#### [REQUIREMENT]
Copy out the data from the line containing "(216, 314) = (185, 308): none -> red carton" to its last line, exactly. No pictures.

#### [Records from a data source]
================================
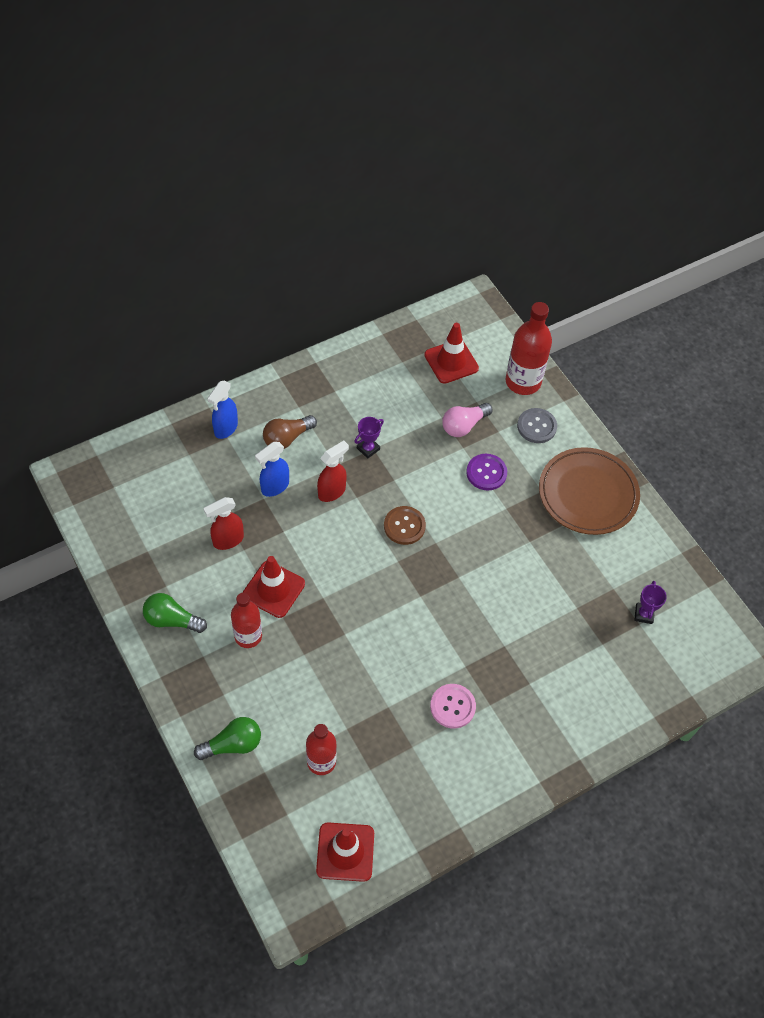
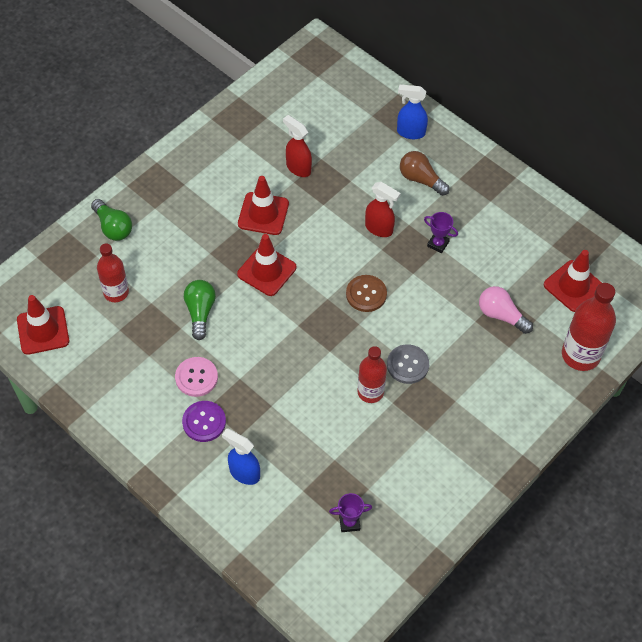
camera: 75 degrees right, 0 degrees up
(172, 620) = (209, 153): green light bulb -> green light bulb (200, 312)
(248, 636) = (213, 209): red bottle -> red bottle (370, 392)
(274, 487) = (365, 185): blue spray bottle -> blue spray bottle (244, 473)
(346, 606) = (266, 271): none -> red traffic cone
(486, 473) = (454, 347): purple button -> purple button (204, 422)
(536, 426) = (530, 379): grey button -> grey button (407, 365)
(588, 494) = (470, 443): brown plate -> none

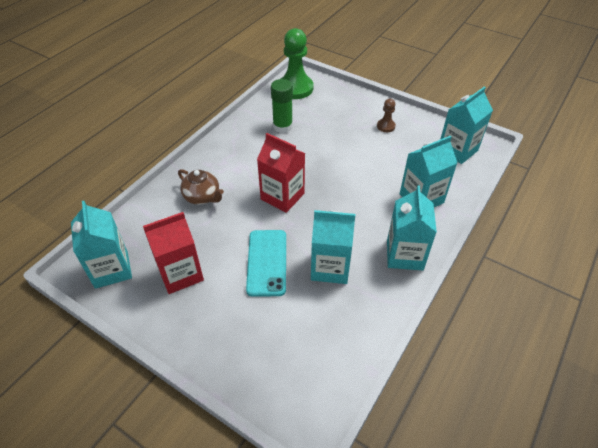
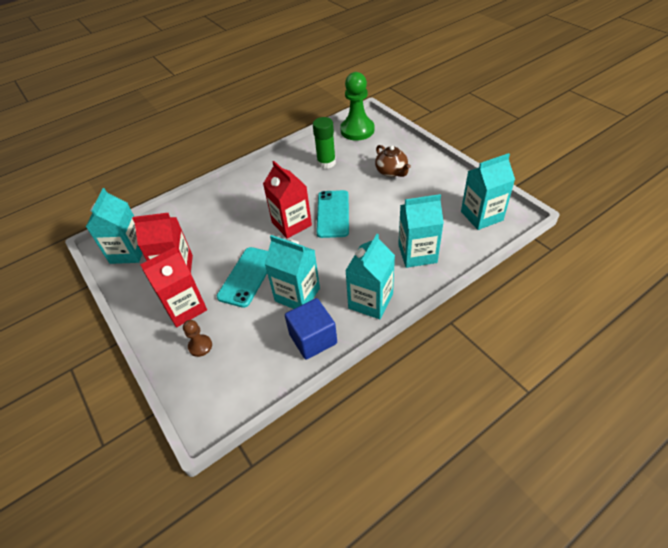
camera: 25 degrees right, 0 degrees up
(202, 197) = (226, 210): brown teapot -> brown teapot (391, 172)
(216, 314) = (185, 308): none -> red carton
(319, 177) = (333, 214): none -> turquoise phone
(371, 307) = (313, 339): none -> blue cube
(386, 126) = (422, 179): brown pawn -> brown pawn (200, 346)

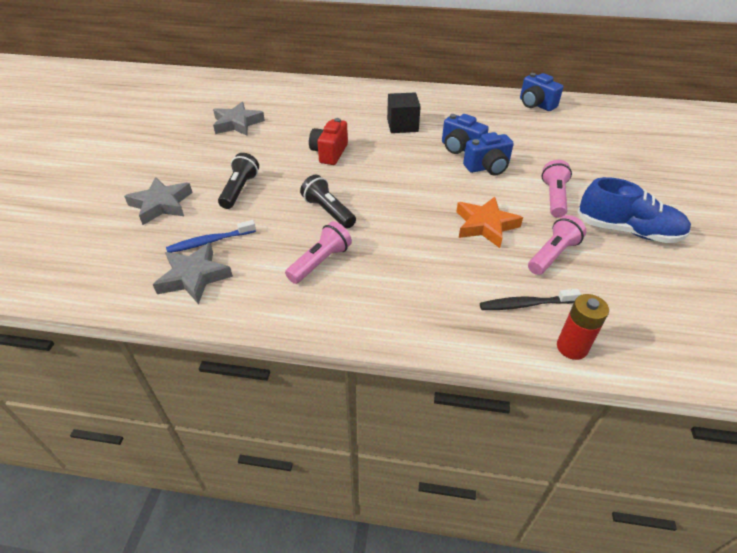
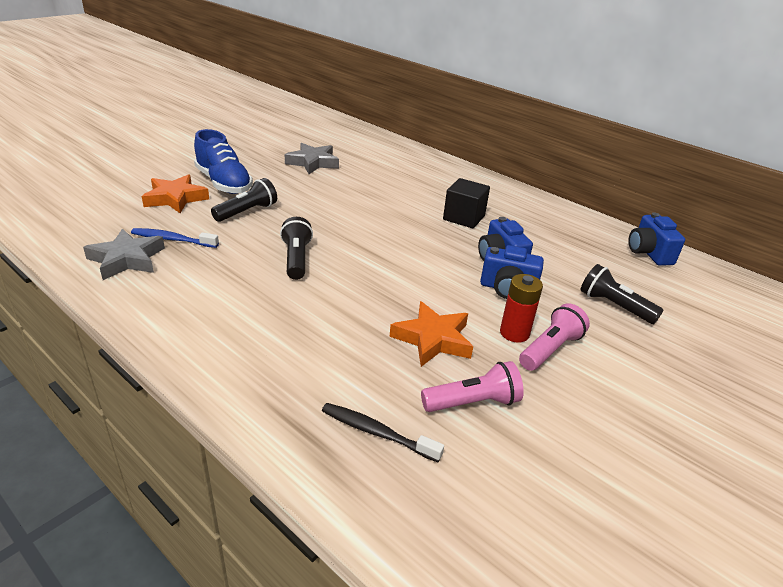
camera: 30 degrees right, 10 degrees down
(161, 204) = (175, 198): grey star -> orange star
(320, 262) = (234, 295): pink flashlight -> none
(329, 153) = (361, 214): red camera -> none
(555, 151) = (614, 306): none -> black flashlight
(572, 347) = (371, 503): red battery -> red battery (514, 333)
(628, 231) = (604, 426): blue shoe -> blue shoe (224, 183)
================================
#### [SOLUTION TO THE PROBLEM]
(216, 314) = (185, 308): none -> red carton
(319, 177) = (333, 214): none -> turquoise phone
(371, 307) = (313, 339): none -> blue cube
(386, 126) = (422, 179): brown pawn -> brown pawn (200, 346)

camera: 30 degrees right, 10 degrees down
(161, 204) = (175, 198): grey star -> orange star
(320, 262) = (234, 295): pink flashlight -> none
(329, 153) = (361, 214): red camera -> none
(555, 151) = (614, 306): none -> black flashlight
(572, 347) = (371, 503): red battery -> red battery (514, 333)
(628, 231) = (604, 426): blue shoe -> blue shoe (224, 183)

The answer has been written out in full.